━━━ DATA RECORDS
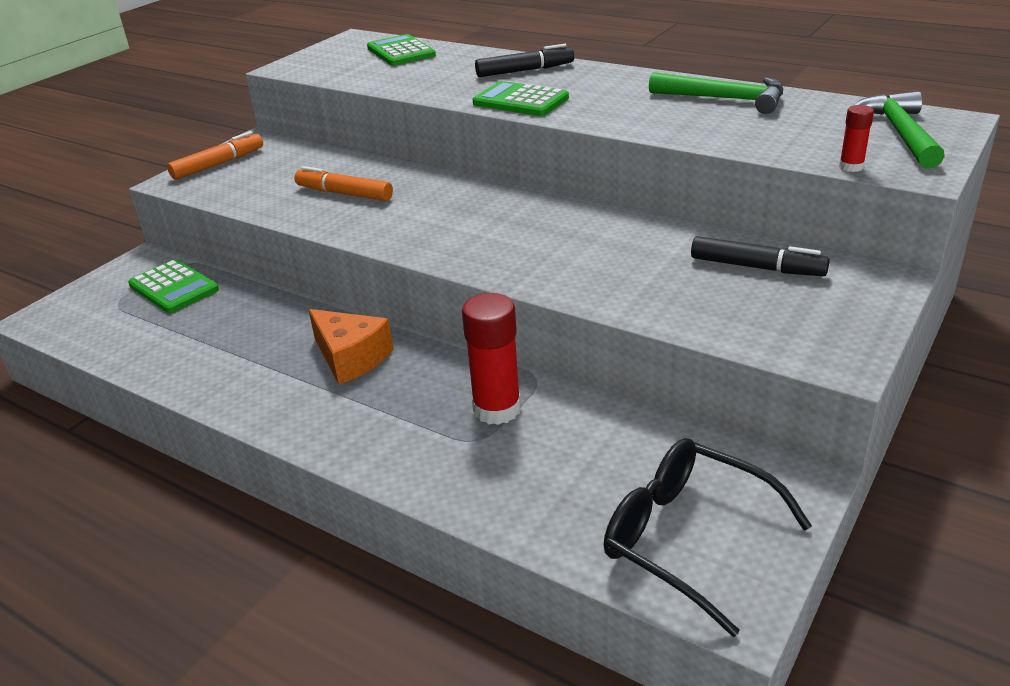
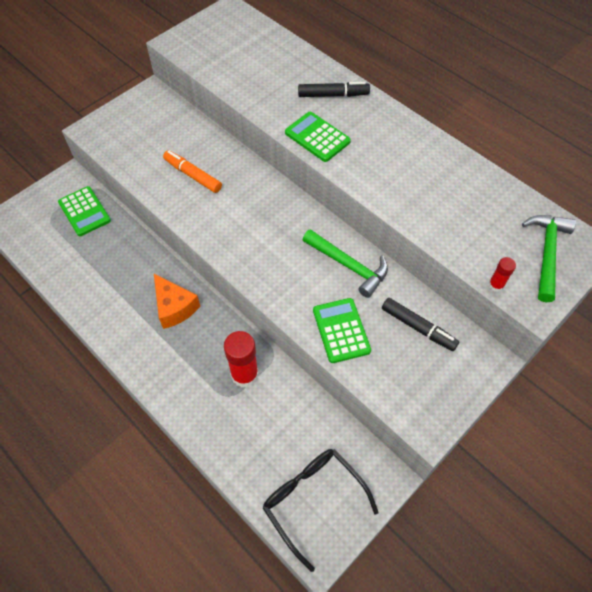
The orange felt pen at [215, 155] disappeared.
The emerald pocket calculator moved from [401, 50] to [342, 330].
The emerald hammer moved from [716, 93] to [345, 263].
━━━━━━
━━━ DATA RECORDS
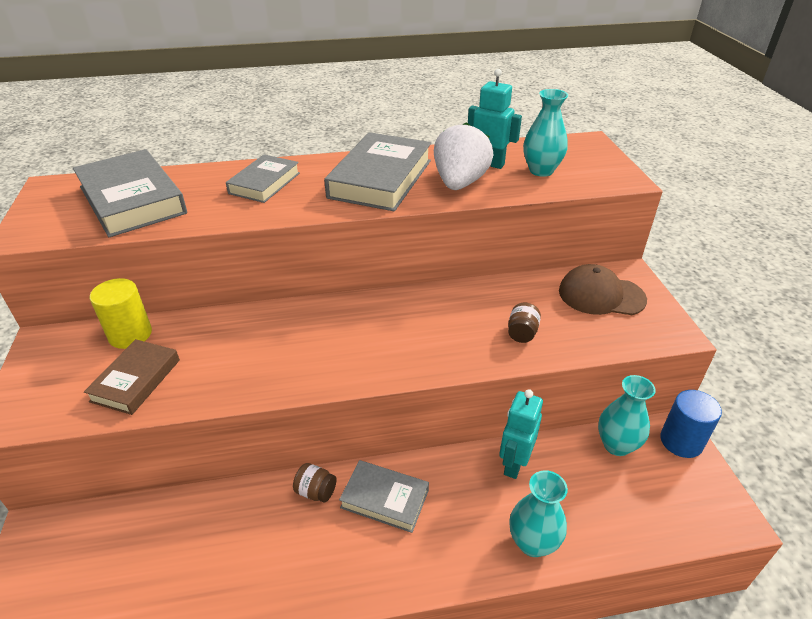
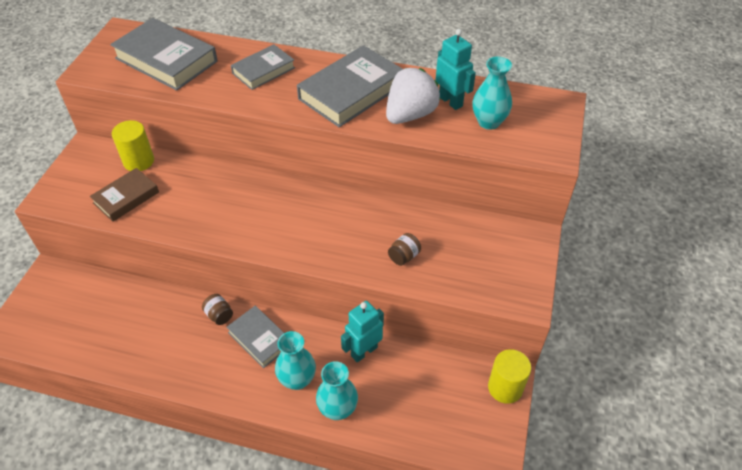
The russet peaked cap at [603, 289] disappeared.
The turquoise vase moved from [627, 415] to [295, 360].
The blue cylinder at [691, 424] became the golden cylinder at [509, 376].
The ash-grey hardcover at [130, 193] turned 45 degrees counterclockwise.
━━━━━━
Tally the lines in the records that hold the word "from", and state only the resulting number.

> [REPLY]:
3